→ **The data**

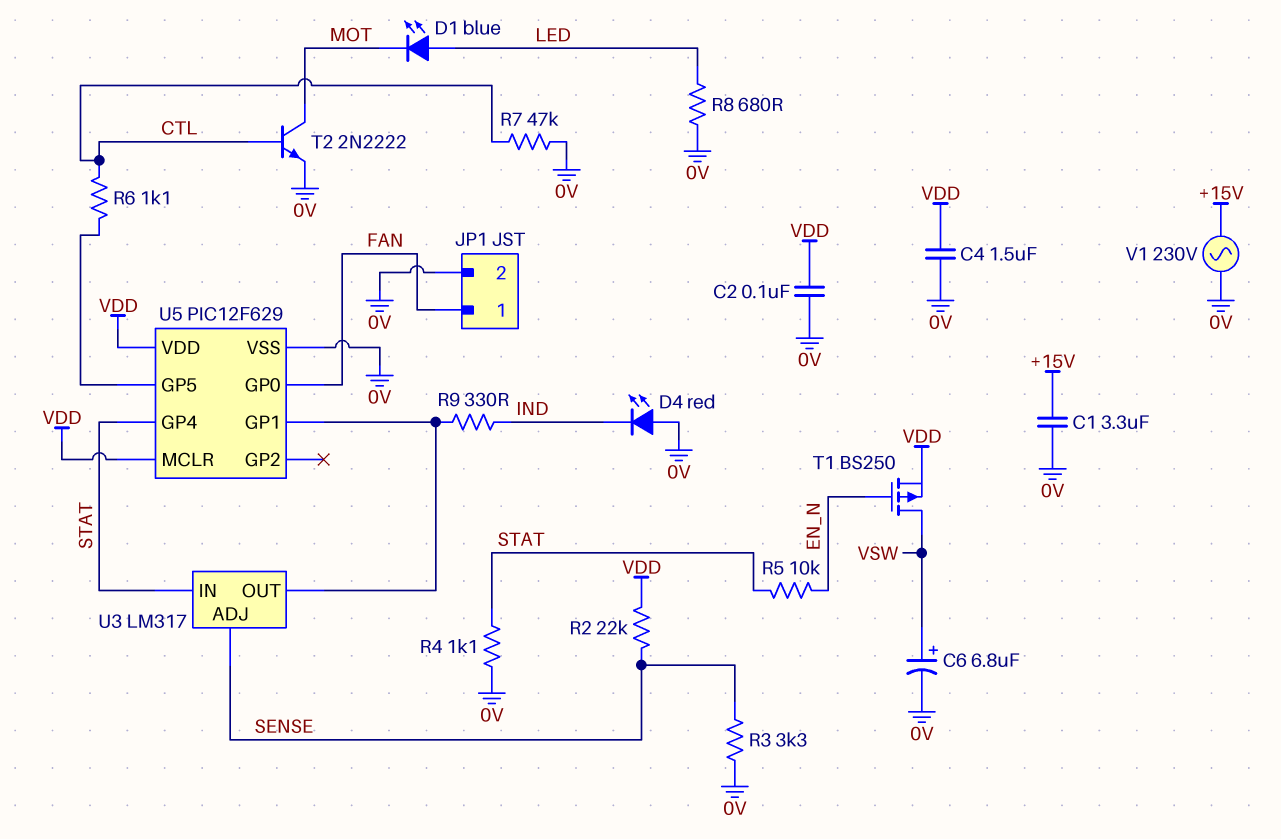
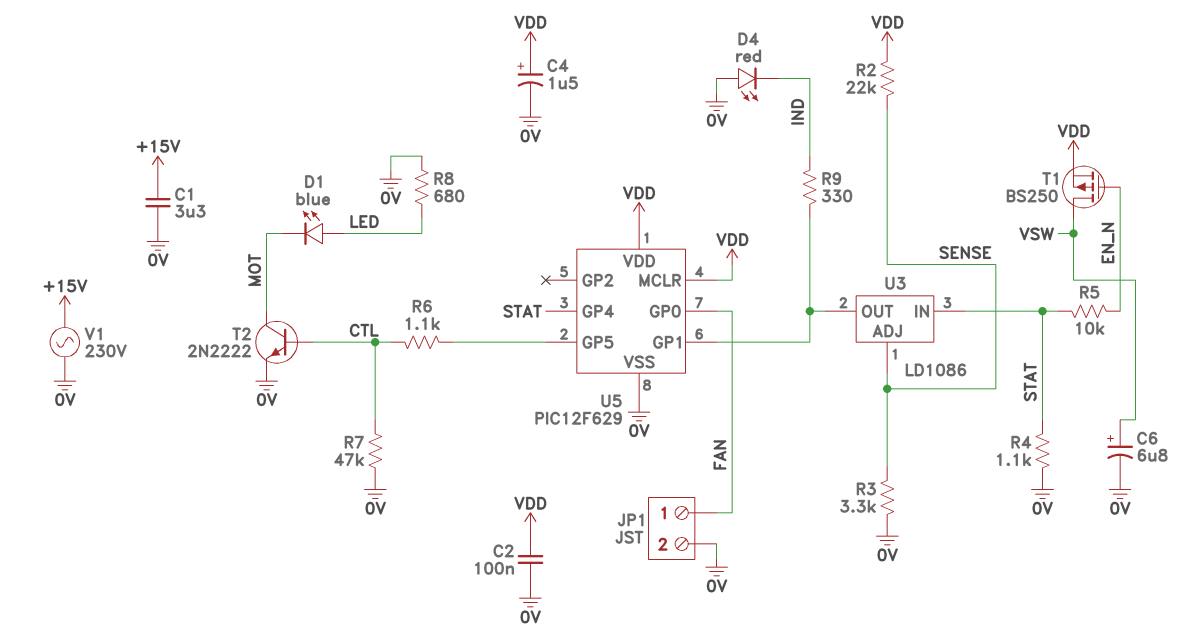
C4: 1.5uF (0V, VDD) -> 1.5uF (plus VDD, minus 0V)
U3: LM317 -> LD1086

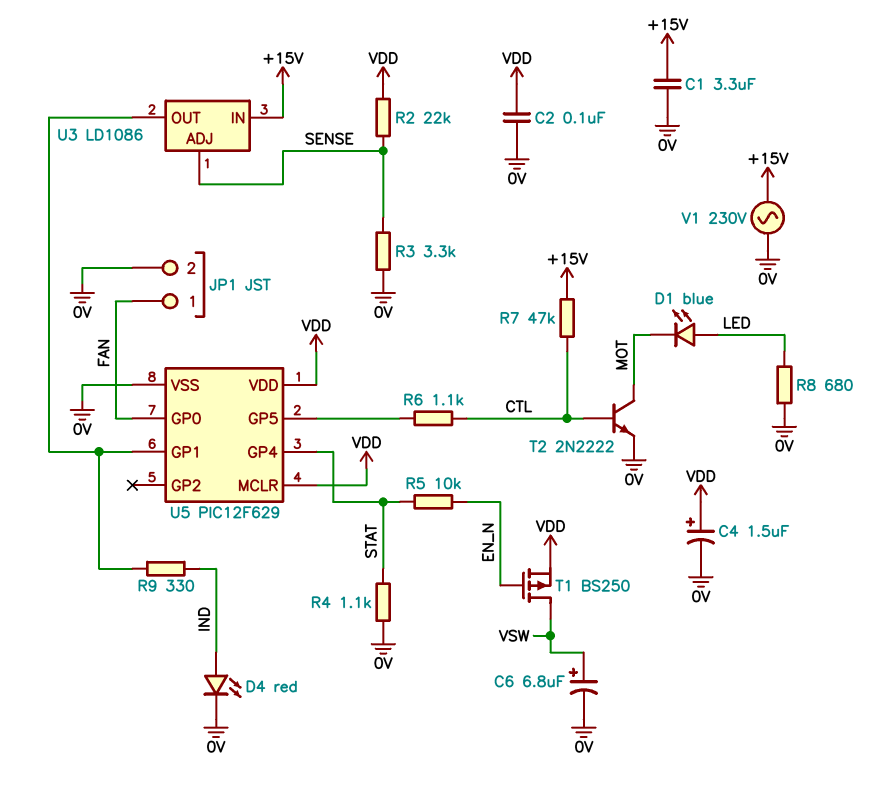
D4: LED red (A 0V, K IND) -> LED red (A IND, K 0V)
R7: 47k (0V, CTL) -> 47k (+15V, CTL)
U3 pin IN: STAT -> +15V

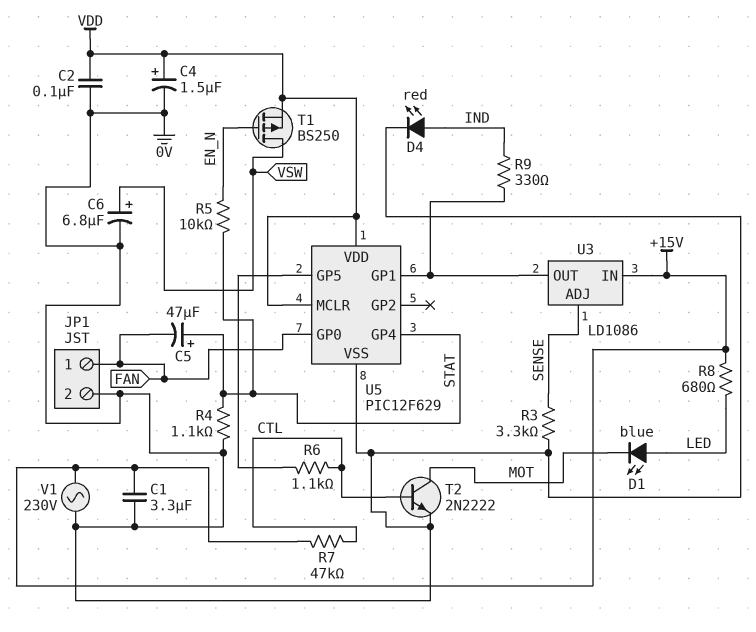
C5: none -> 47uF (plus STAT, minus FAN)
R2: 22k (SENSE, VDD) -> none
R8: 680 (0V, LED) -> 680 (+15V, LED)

→ **Requirement**
Every line above should be retyped exactly; the pictures do not belong in the copy.

→ **Exercise output**
C4: 1.5uF (0V, VDD) -> 1.5uF (plus VDD, minus 0V)
U3: LM317 -> LD1086

D4: LED red (A 0V, K IND) -> LED red (A IND, K 0V)
R7: 47k (0V, CTL) -> 47k (+15V, CTL)
U3 pin IN: STAT -> +15V

C5: none -> 47uF (plus STAT, minus FAN)
R2: 22k (SENSE, VDD) -> none
R8: 680 (0V, LED) -> 680 (+15V, LED)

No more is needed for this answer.